### INFORMATION

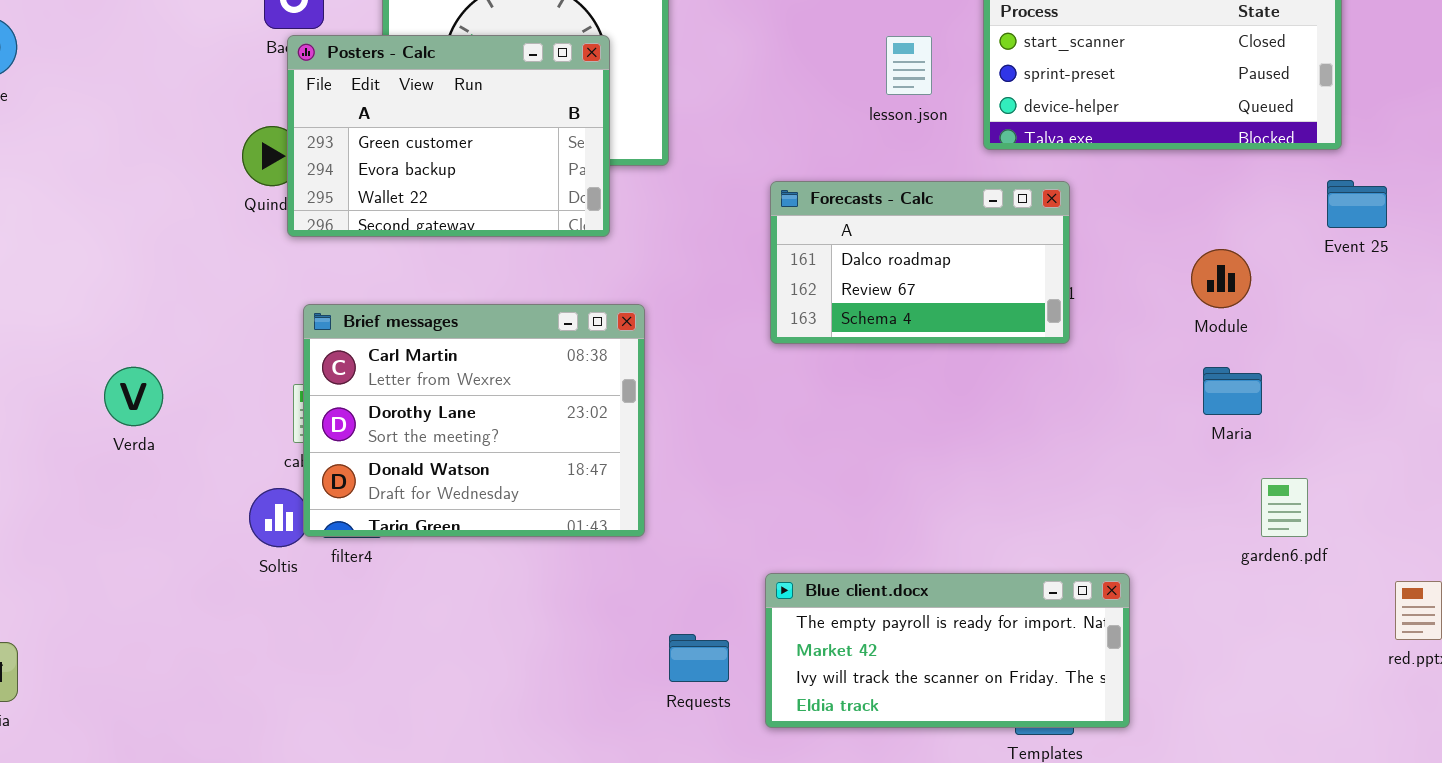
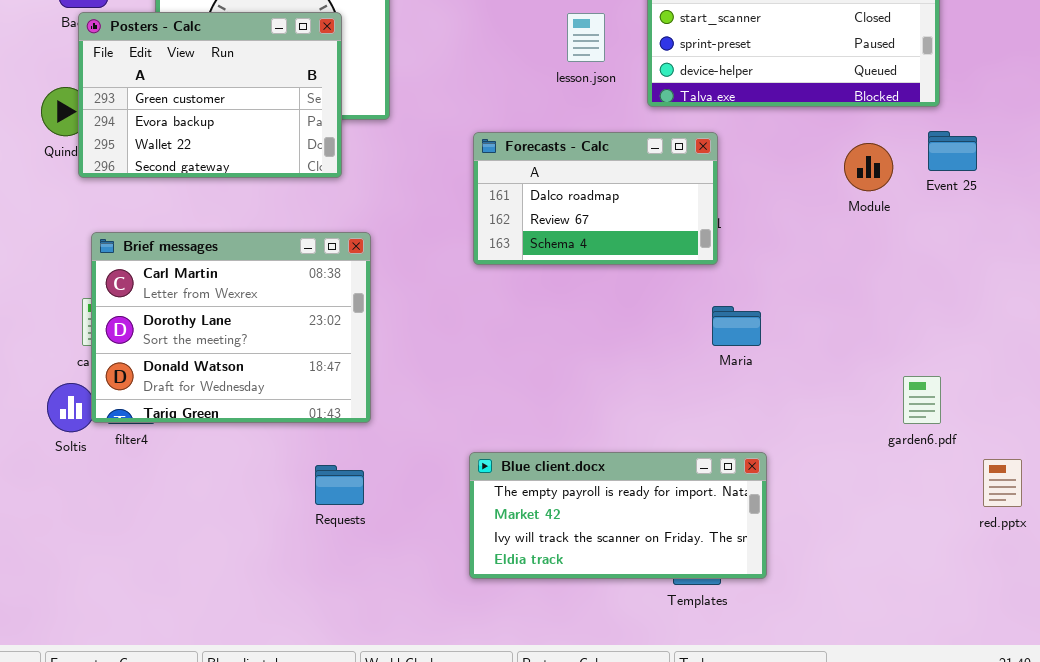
Module: [1191,249,1251,308] -> [844,143,893,191], moved
Maria: [1203,367,1262,415] -> [712,306,761,346], moved
garden6.pdf: [1261,478,1308,537] -> [903,376,941,424], moved
Requests: [669,634,729,682] -> [315,465,364,505], moved

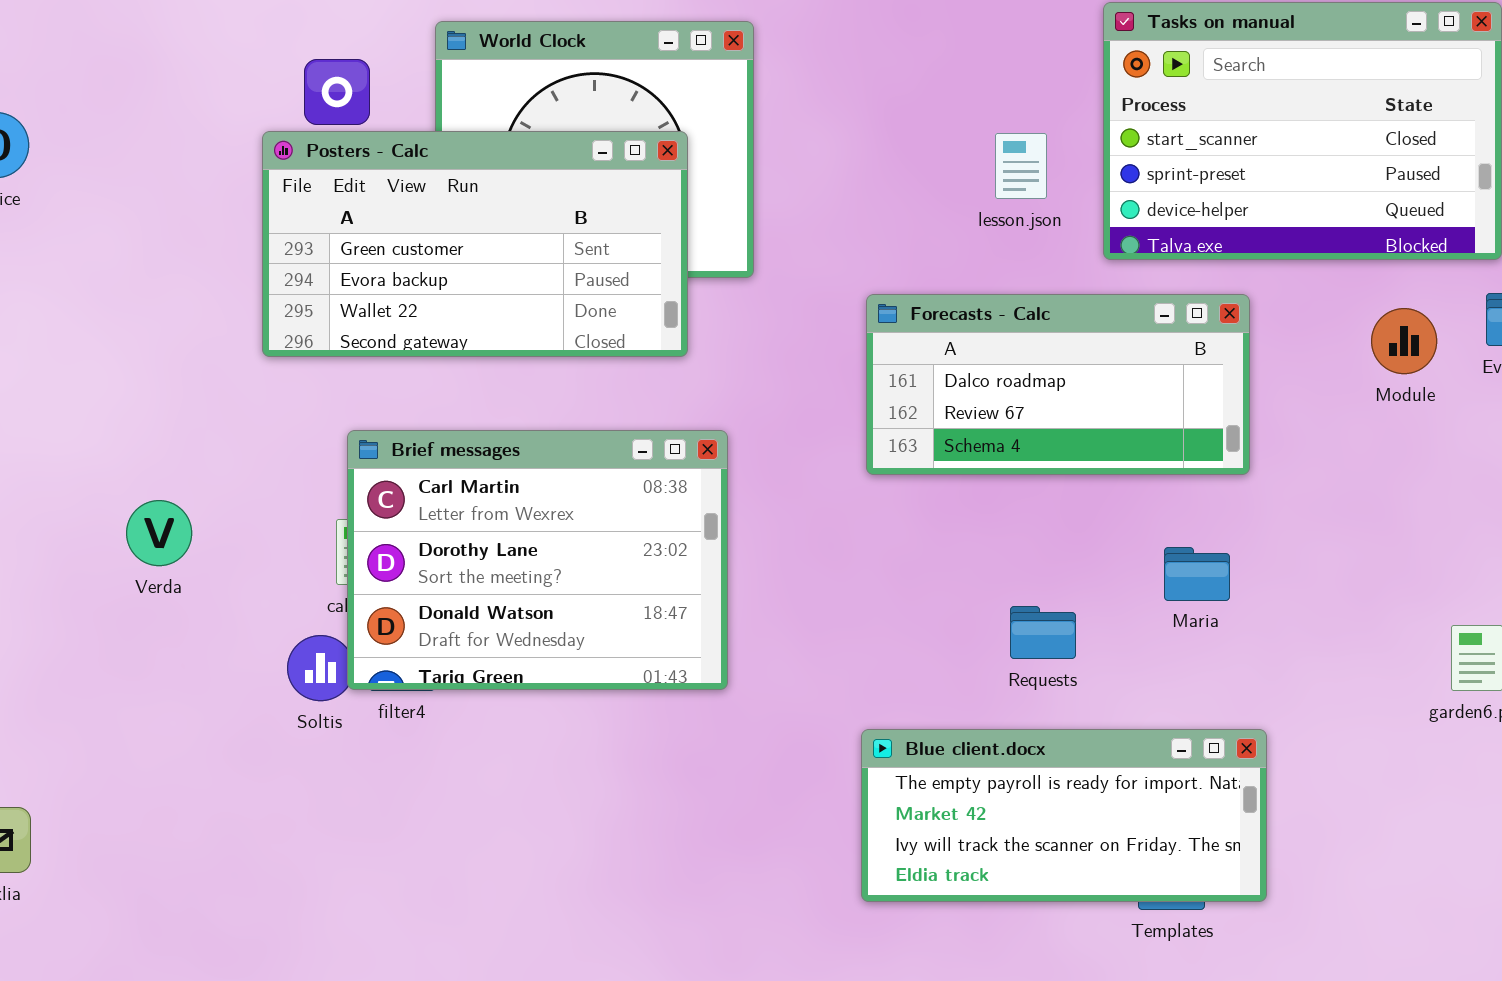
Posters - Calc: [78,12,342,178] -> [262,131,688,357], resized
Forecasts - Calc: [473,132,718,265] -> [866,294,1250,475], resized
Maria: [712,306,761,346] -> [1164,547,1230,601], moved
Requests: [315,465,364,505] -> [1010,606,1076,659], moved

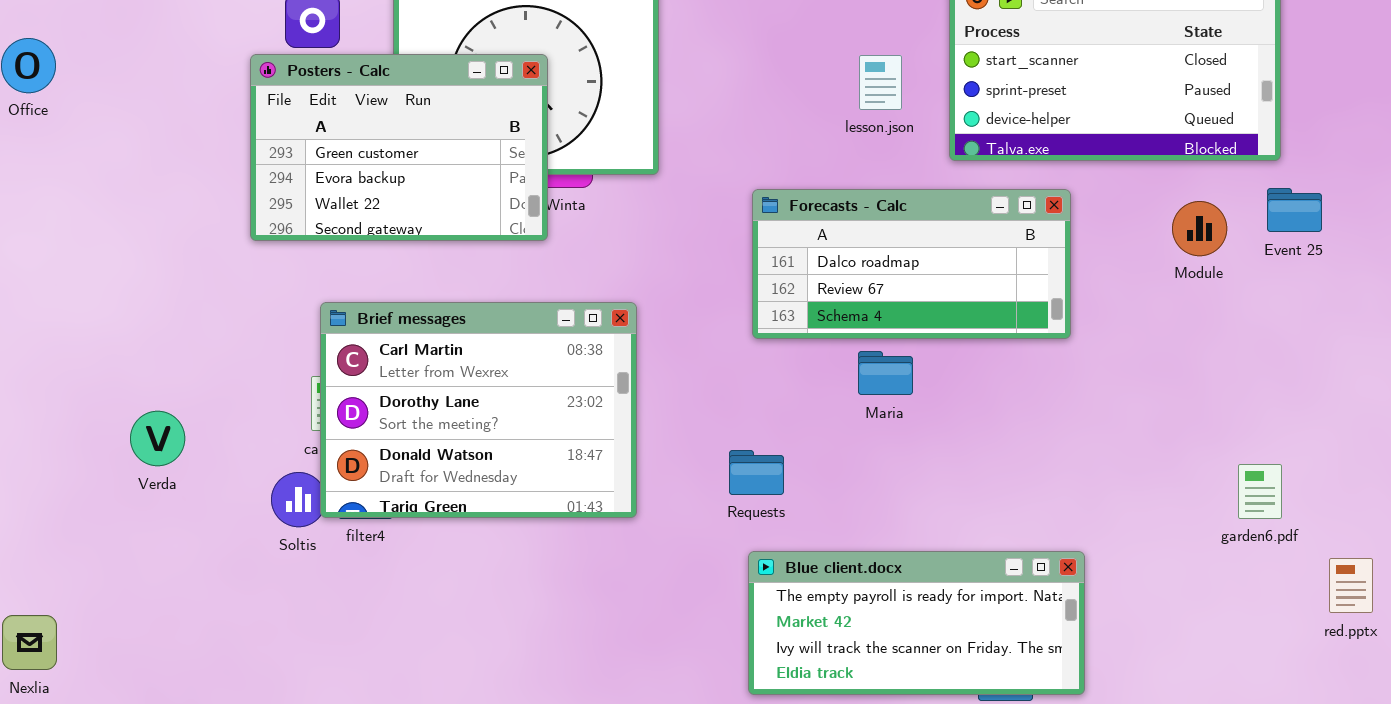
Posters - Calc: [262,131,688,357] -> [250,54,548,241], resized
Verda: [126,500,192,566] -> [130,411,185,466], moved
Maria: [1164,547,1230,601] -> [858,351,913,395], moved
Requests: [1010,606,1076,659] -> [729,450,784,495], moved

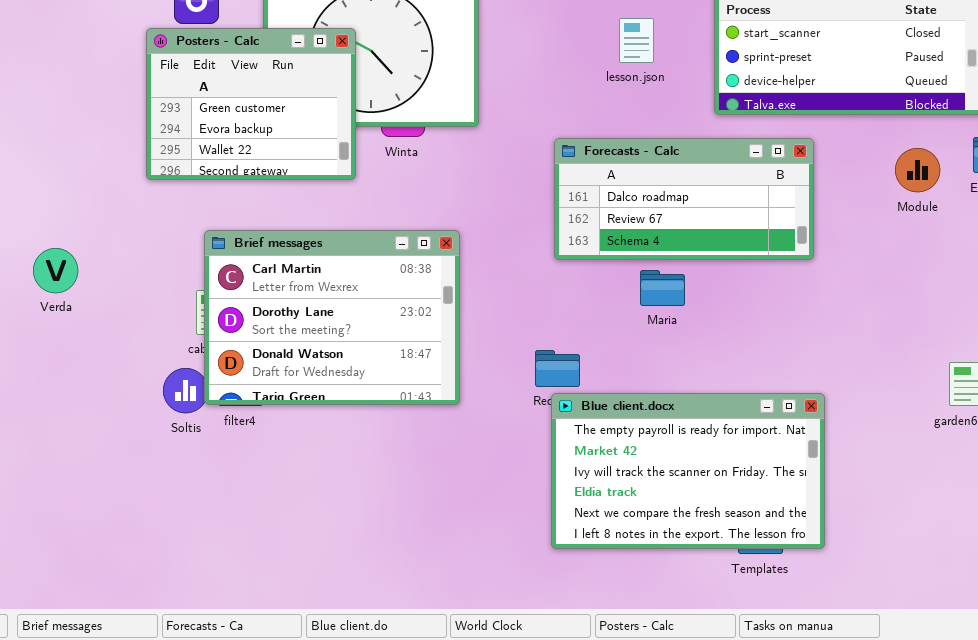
Posters - Calc: [250,54,548,241] -> [146,28,356,180], resized
lesson.json: [859,55,902,110] -> [619,18,654,63], moved
Verda: [130,411,185,466] -> [33,248,78,293], moved
Blue client.docx: [748,551,1085,695] -> [551,393,825,549], resized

### PROBLEM TO SOLVE
Once the line containing "Requests: [669,634,729,682] ->" is found, transcribe it and every line after it to the end of the records, exactly and with no pictures.

### REPLY
Requests: [669,634,729,682] -> [315,465,364,505], moved

Posters - Calc: [78,12,342,178] -> [262,131,688,357], resized
Forecasts - Calc: [473,132,718,265] -> [866,294,1250,475], resized
Maria: [712,306,761,346] -> [1164,547,1230,601], moved
Requests: [315,465,364,505] -> [1010,606,1076,659], moved

Posters - Calc: [262,131,688,357] -> [250,54,548,241], resized
Verda: [126,500,192,566] -> [130,411,185,466], moved
Maria: [1164,547,1230,601] -> [858,351,913,395], moved
Requests: [1010,606,1076,659] -> [729,450,784,495], moved

Posters - Calc: [250,54,548,241] -> [146,28,356,180], resized
lesson.json: [859,55,902,110] -> [619,18,654,63], moved
Verda: [130,411,185,466] -> [33,248,78,293], moved
Blue client.docx: [748,551,1085,695] -> [551,393,825,549], resized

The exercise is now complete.